#### WORK ORDER:
When you reach the line containing "C204: 22nF (5V, GND) -> 47nF (5V, GND)" in the entries below, begin reproducing lines exactly, and stop once the line containing "R203: 1M (5V, N_3) -> 9.1k (5V, N_3)" is done.
(GIVEN ENTRIES Opens)
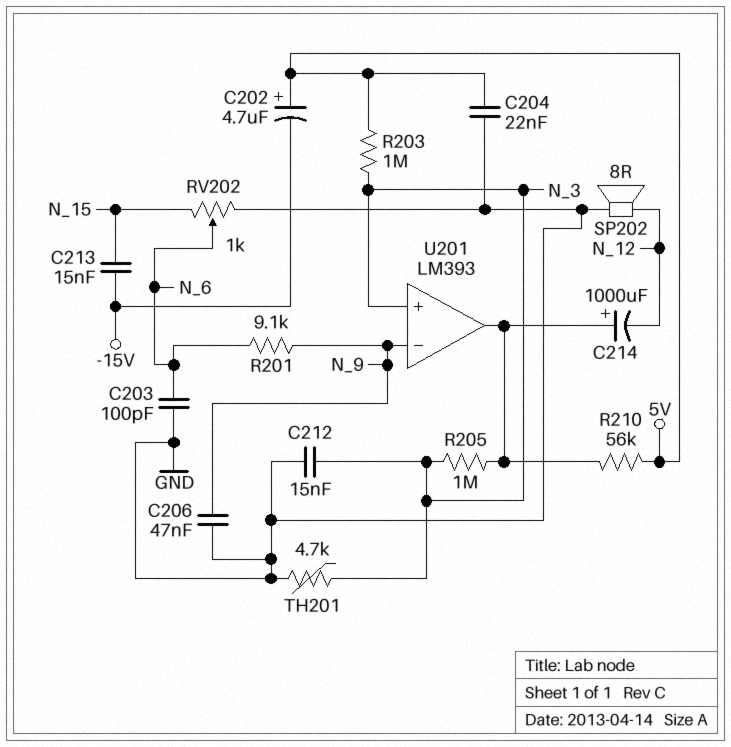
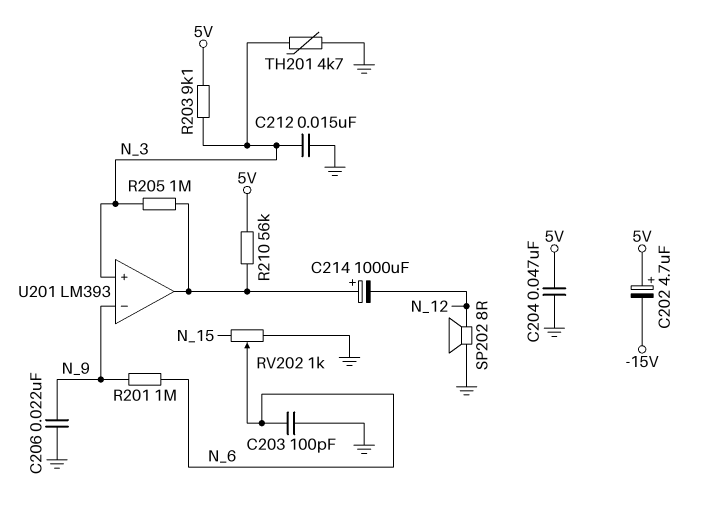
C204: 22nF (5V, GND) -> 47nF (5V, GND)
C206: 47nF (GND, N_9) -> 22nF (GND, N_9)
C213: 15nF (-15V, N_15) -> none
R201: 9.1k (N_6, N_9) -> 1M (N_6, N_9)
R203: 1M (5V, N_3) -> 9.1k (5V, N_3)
(GIVEN ENTRIES Closes)
(GIVEN ENTRIES Opens)
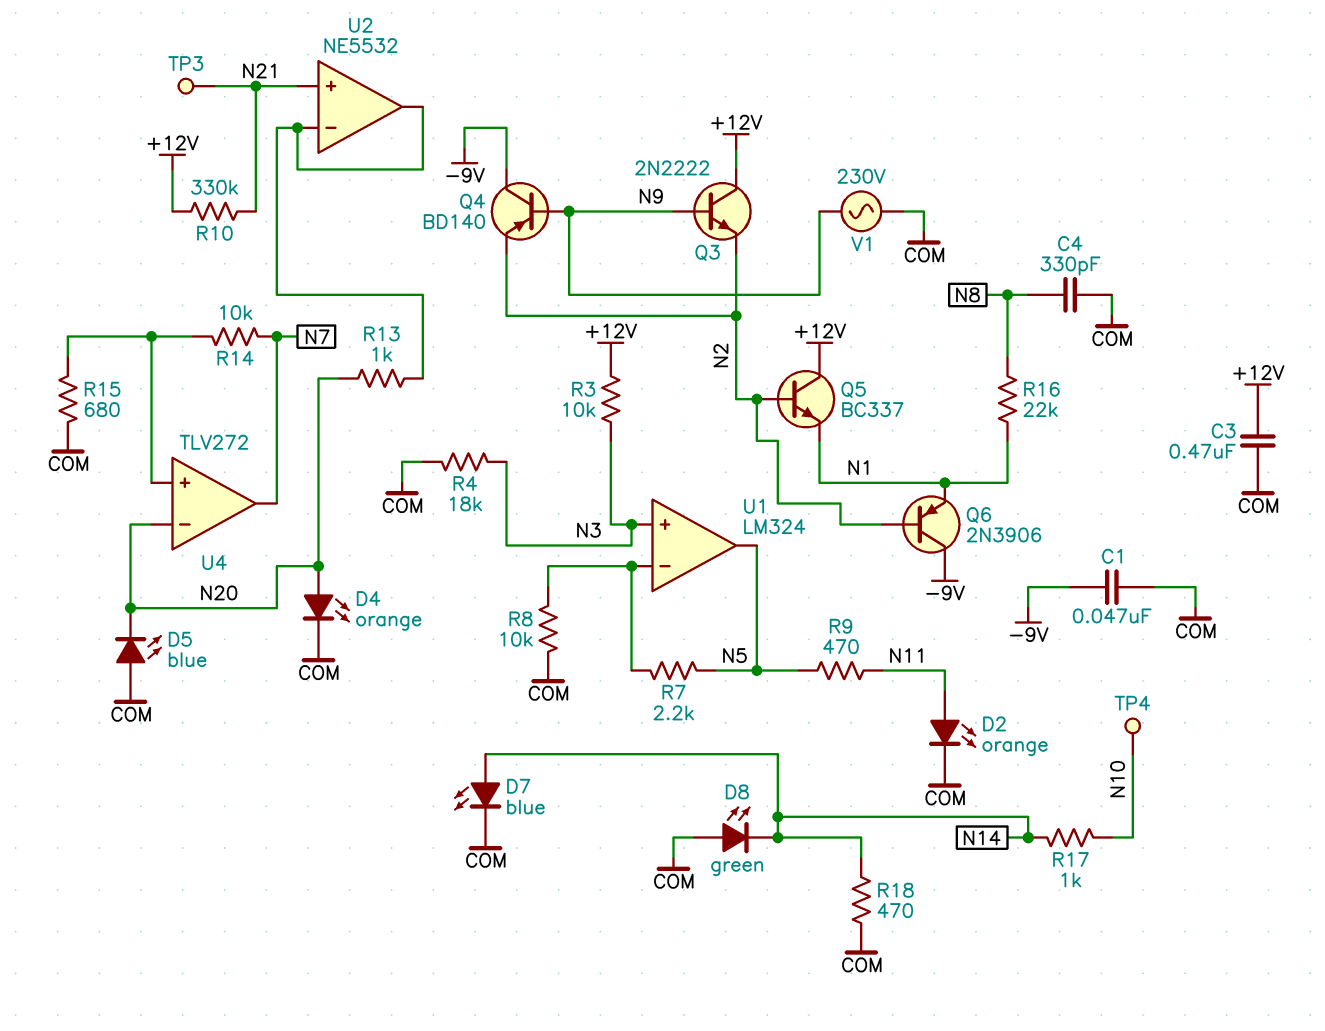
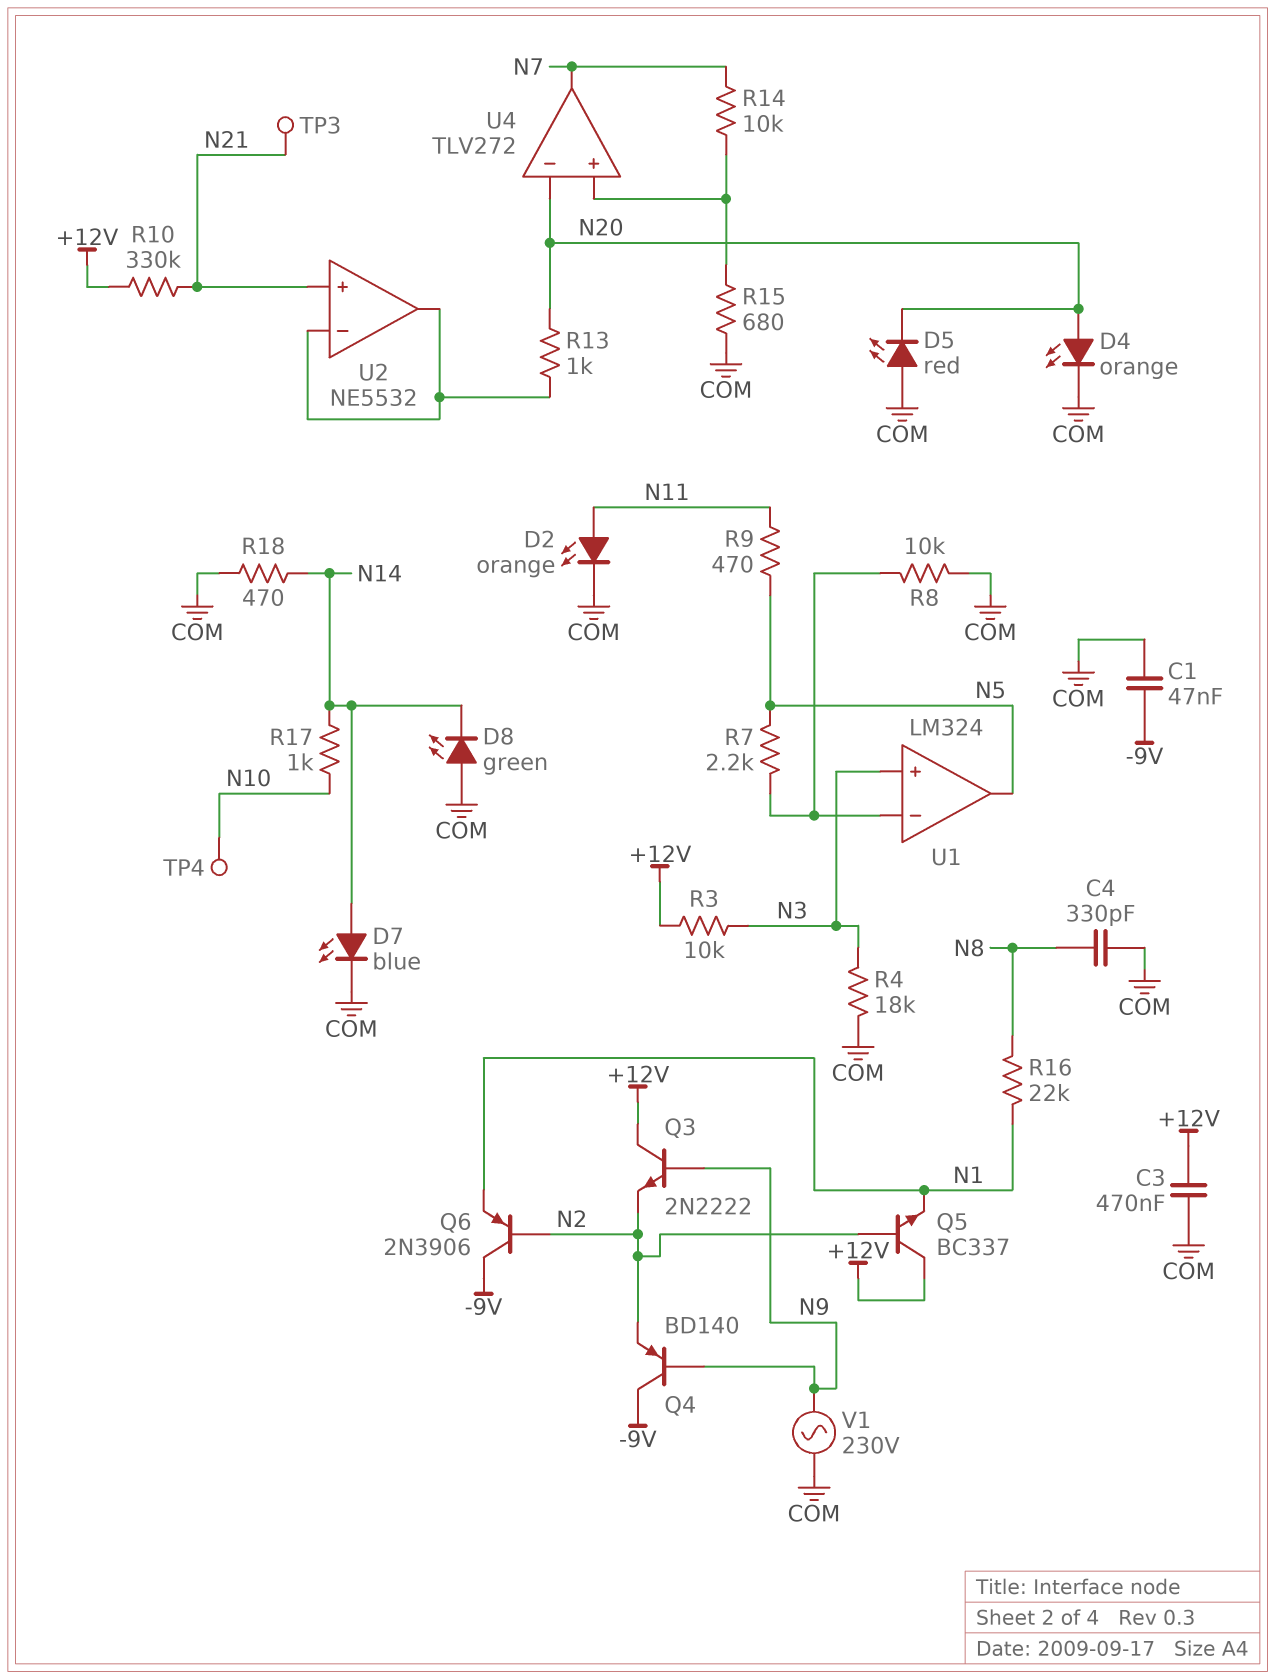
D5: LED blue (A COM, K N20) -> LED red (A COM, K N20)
(GIVEN ENTRIES Closes)
#### RESULT OF THIS EXERCISE:
C204: 22nF (5V, GND) -> 47nF (5V, GND)
C206: 47nF (GND, N_9) -> 22nF (GND, N_9)
C213: 15nF (-15V, N_15) -> none
R201: 9.1k (N_6, N_9) -> 1M (N_6, N_9)
R203: 1M (5V, N_3) -> 9.1k (5V, N_3)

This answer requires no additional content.